WHAT YOU HAVE TO DO -
Could you repeat all of the entries exactly, leaving out any pictures?

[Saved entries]
○ ○ ○ ○ ○
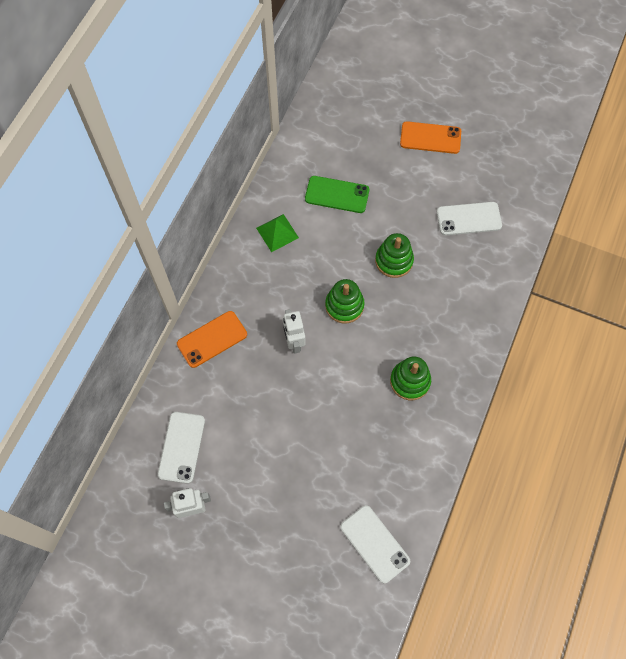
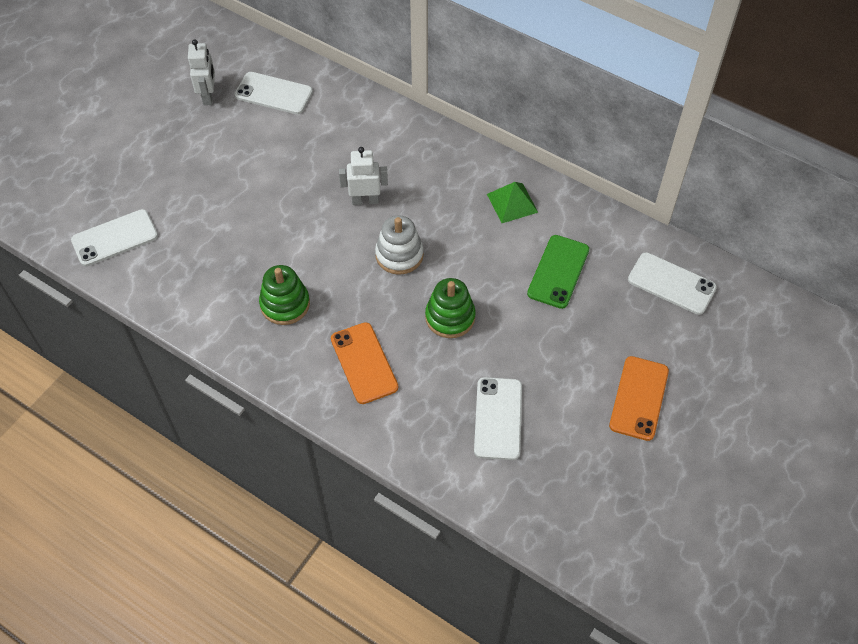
camera: 100 degrees right, 10 degrees down
(212, 339) = (387, 129): orange phone -> orange phone (364, 363)
(332, 124) = (671, 284): none -> white phone
(344, 306) = (399, 255): green stacking toy -> white stacking toy

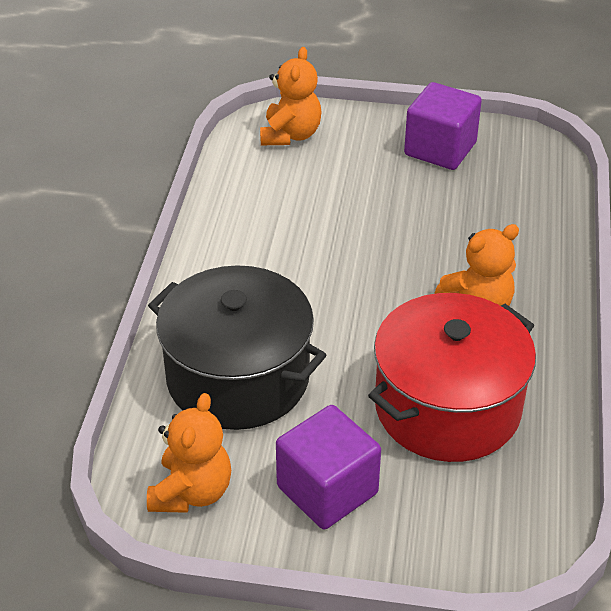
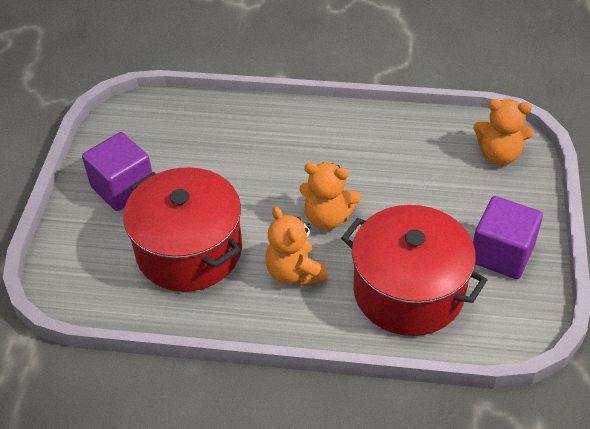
camera: 90 degrees right, 5 degrees up
(191, 492) = (129, 127): orange teddy bear -> orange teddy bear (328, 217)
(238, 377) = (222, 141): black pot -> none
(497, 218) = (408, 291): none -> red pot

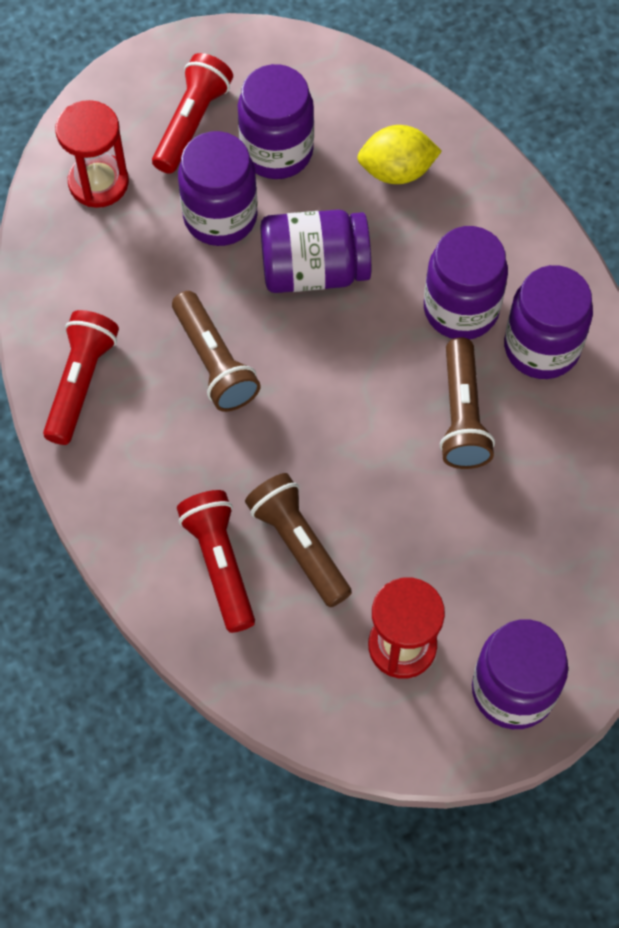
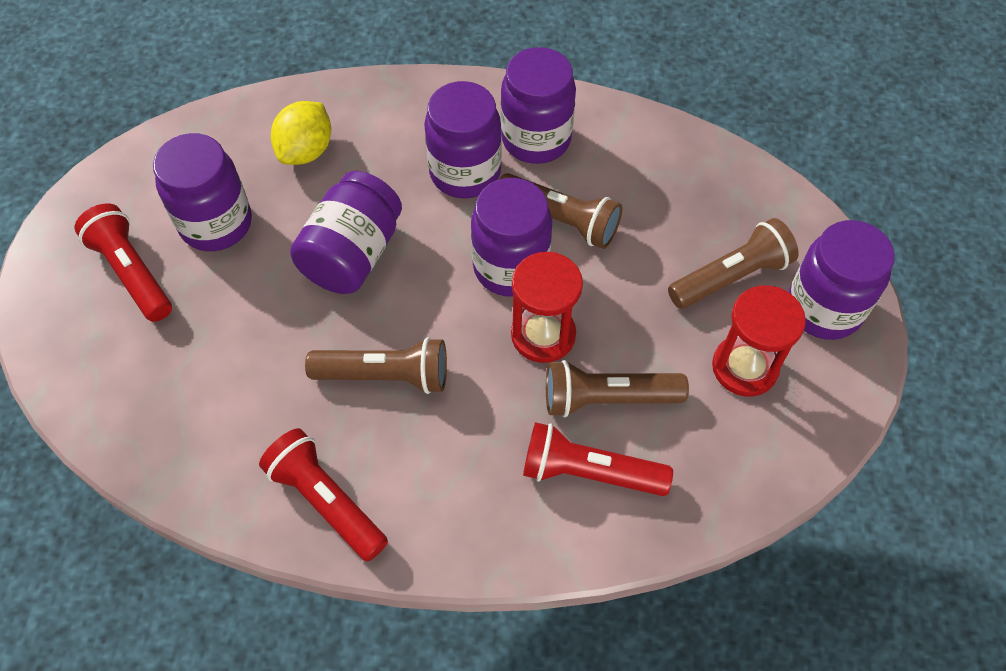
camera: 60 degrees left, 5 degrees down
(98, 182) = (127, 379): red hourglass -> red hourglass (543, 335)
(220, 217) = (244, 298): purple jar -> purple jar (511, 267)
(495, 592) = (731, 277): none -> brown flashlight

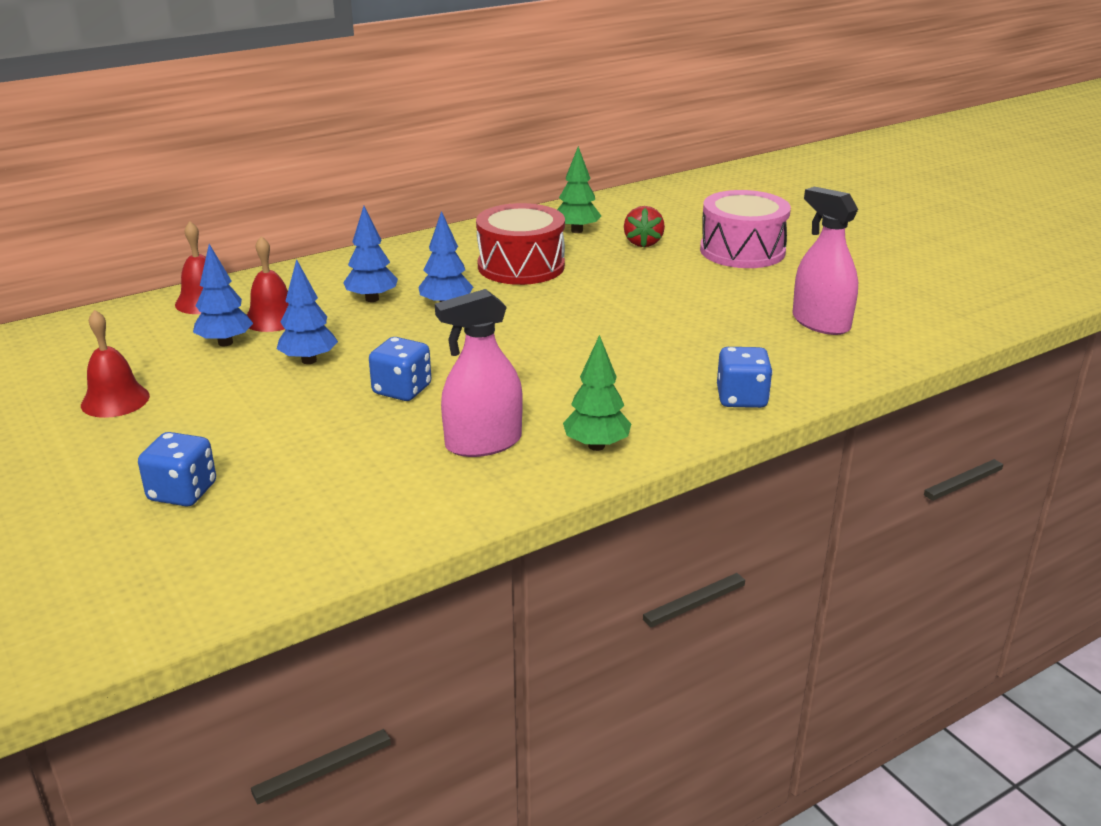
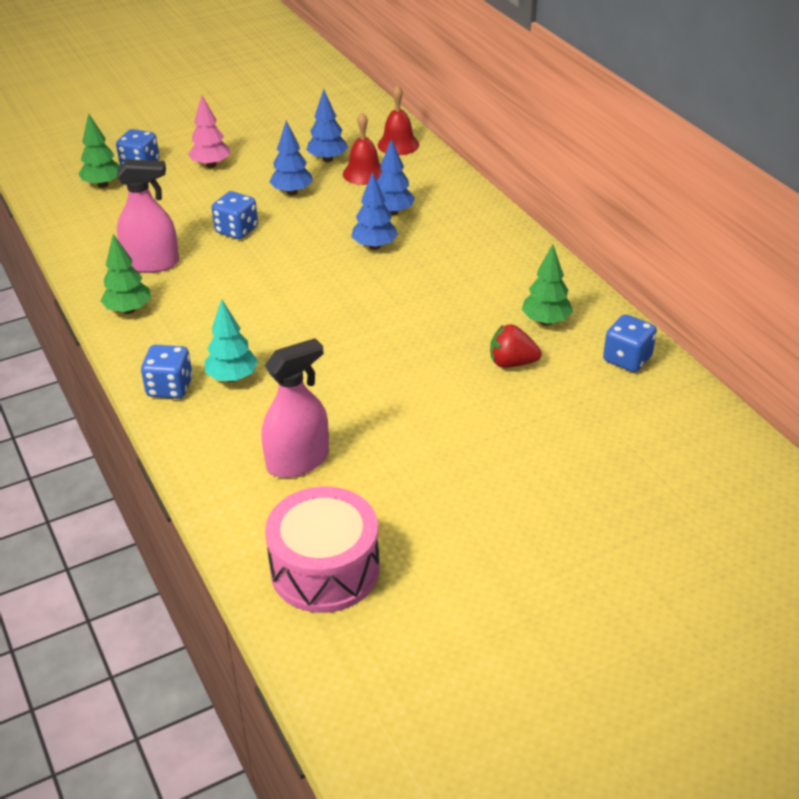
camera: 95 degrees right, 10 degrees up
(115, 400) = (256, 132): red bell -> none
(208, 427) = (211, 165): none -> pink tree
(240, 521) = (103, 185): none -> green tree
(483, 443) = (152, 263): pink spray bottle -> pink spray bottle turned 105 degrees clockwise
(521, 266) = (455, 285): red drum -> none
(625, 205) = (627, 359): none -> blue dice
(710, 365) = (232, 378): none -> turquoise tree
(742, 251) = (488, 433): pink drum -> pink drum (325, 569)

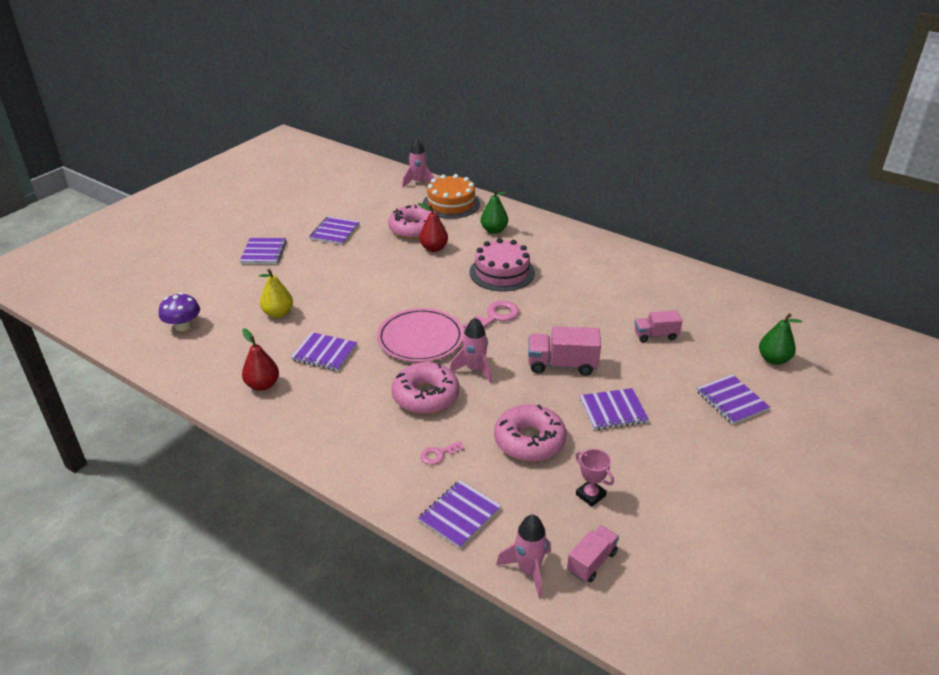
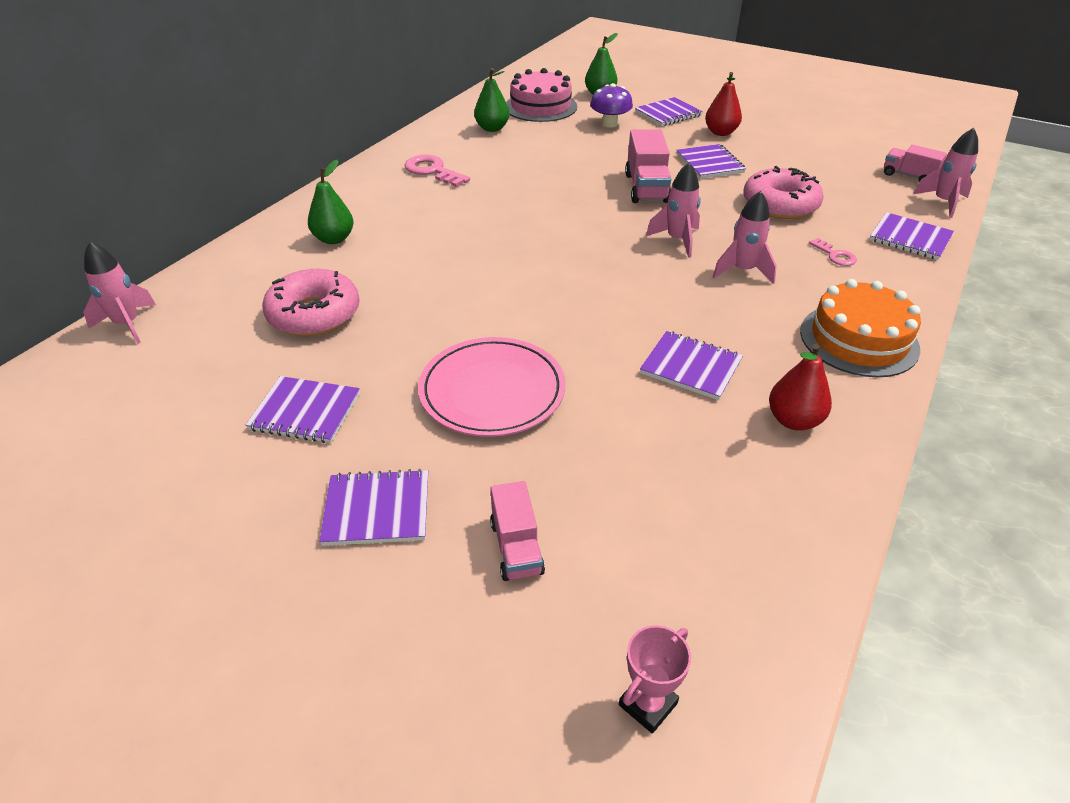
camera: 95 degrees left, 5 degrees up
(183, 326) = (674, 580): purple mushroom -> purple mushroom (610, 123)
(278, 313) = (599, 440): yellow pear -> none
(324, 353) = (691, 367): purple notebook -> purple notebook turned 75 degrees counterclockwise
(420, 338) = (627, 283): pink plate -> pink plate (492, 391)
(425, 396) = (743, 271): pink donut -> pink rocket
(434, 248) = (382, 289): red pear -> red pear (720, 132)
(451, 204) = (231, 282): orange cake -> orange cake (859, 340)
(495, 317) = (562, 230): pink key -> pink key (432, 171)
(502, 272) = (454, 229): pink cake -> pink cake (540, 106)
(590, 495) = (832, 175): pink trophy -> pink trophy (647, 704)
(655, 335) = (577, 140): pink truck -> pink truck (516, 547)
(673, 292) = (492, 128): none -> green pear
○ ○ ○ ○ ○
ANSWER TO THE PROBLEM -
camera: 100 degrees right, 10 degrees down
(212, 339) = (387, 129): orange phone -> orange phone (364, 363)
(332, 124) = (671, 284): none -> white phone
(344, 306) = (399, 255): green stacking toy -> white stacking toy

camera: 90 degrees right, 5 degrees up
(191, 492) = (129, 127): orange teddy bear -> orange teddy bear (328, 217)
(238, 377) = (222, 141): black pot -> none
(497, 218) = (408, 291): none -> red pot

camera: 60 degrees left, 5 degrees down
(98, 182) = (127, 379): red hourglass -> red hourglass (543, 335)
(220, 217) = (244, 298): purple jar -> purple jar (511, 267)
(495, 592) = (731, 277): none -> brown flashlight

camera: 95 degrees right, 10 degrees up
(115, 400) = (256, 132): red bell -> none
(208, 427) = (211, 165): none -> pink tree
(240, 521) = (103, 185): none -> green tree
(483, 443) = (152, 263): pink spray bottle -> pink spray bottle turned 105 degrees clockwise
(521, 266) = (455, 285): red drum -> none
(625, 205) = (627, 359): none -> blue dice
(710, 365) = (232, 378): none -> turquoise tree
(742, 251) = (488, 433): pink drum -> pink drum (325, 569)

camera: 95 degrees left, 5 degrees up
(183, 326) = (674, 580): purple mushroom -> purple mushroom (610, 123)
(278, 313) = (599, 440): yellow pear -> none
(324, 353) = (691, 367): purple notebook -> purple notebook turned 75 degrees counterclockwise
(420, 338) = (627, 283): pink plate -> pink plate (492, 391)
(425, 396) = (743, 271): pink donut -> pink rocket
(434, 248) = (382, 289): red pear -> red pear (720, 132)
(451, 204) = (231, 282): orange cake -> orange cake (859, 340)
(495, 317) = (562, 230): pink key -> pink key (432, 171)
(502, 272) = (454, 229): pink cake -> pink cake (540, 106)
(590, 495) = (832, 175): pink trophy -> pink trophy (647, 704)
(655, 335) = (577, 140): pink truck -> pink truck (516, 547)
(673, 292) = (492, 128): none -> green pear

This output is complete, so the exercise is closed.